**** Source material ****

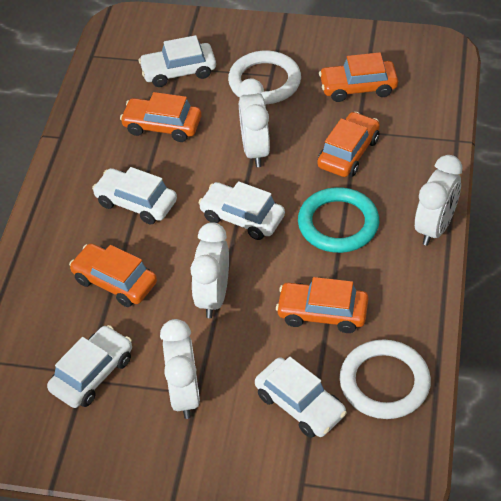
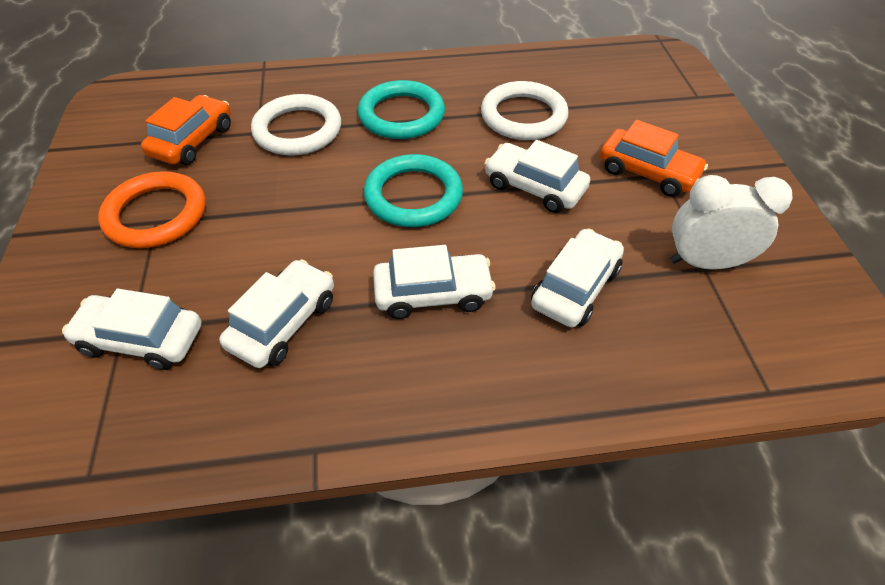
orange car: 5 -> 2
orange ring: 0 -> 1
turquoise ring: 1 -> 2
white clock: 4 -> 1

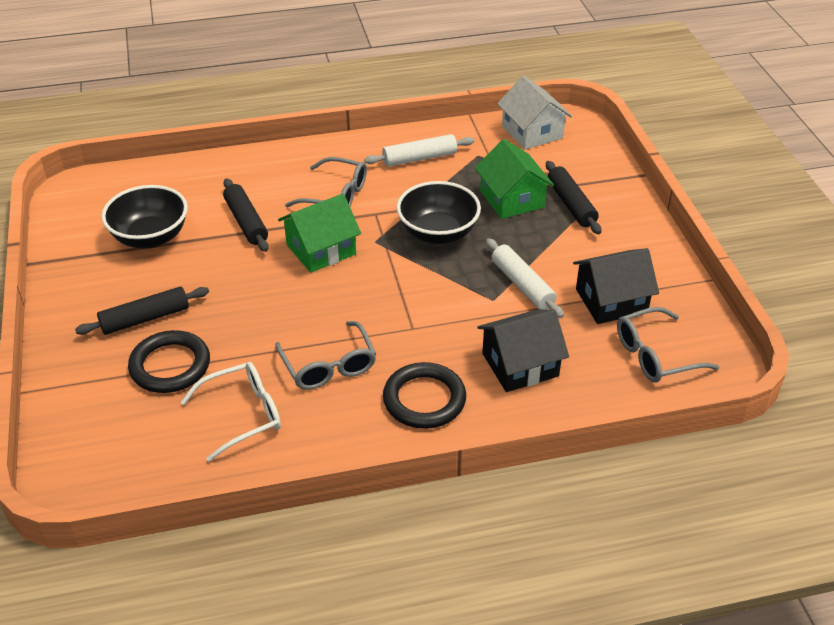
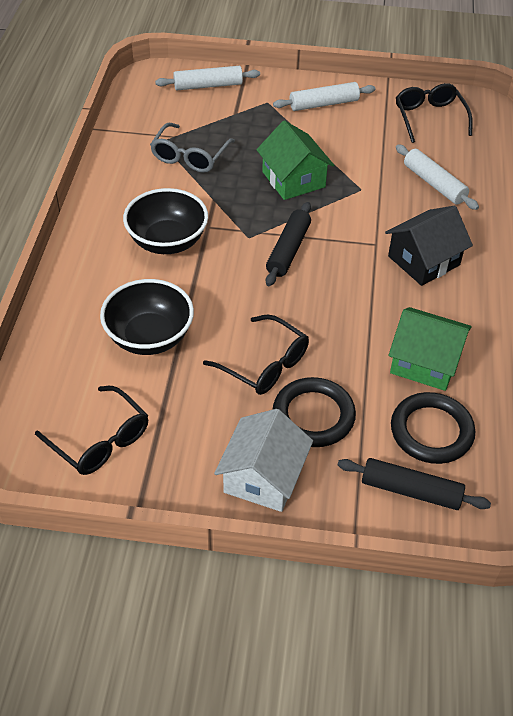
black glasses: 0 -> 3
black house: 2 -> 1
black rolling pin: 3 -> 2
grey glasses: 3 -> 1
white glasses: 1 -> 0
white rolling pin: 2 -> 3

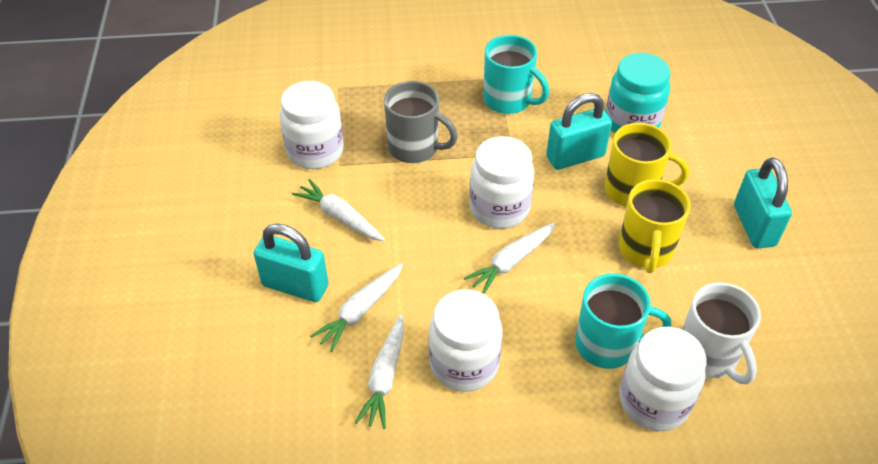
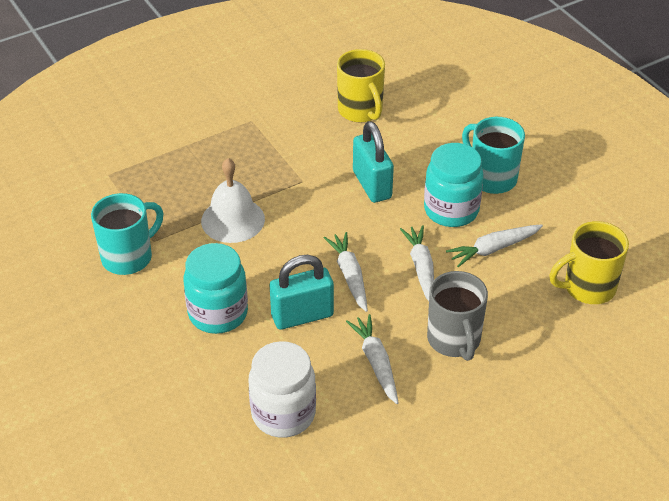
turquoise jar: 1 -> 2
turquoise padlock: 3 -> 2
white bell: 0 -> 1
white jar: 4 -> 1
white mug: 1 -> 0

****
**** Source material ****

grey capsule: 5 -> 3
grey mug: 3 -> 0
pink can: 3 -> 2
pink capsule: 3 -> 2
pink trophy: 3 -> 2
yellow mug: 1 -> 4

****

Looking at the records above, return exactly the lines from the line with "turquoise jar: 1 -> 2" to the line with "white mug: 1 -> 0", both ends included.

turquoise jar: 1 -> 2
turquoise padlock: 3 -> 2
white bell: 0 -> 1
white jar: 4 -> 1
white mug: 1 -> 0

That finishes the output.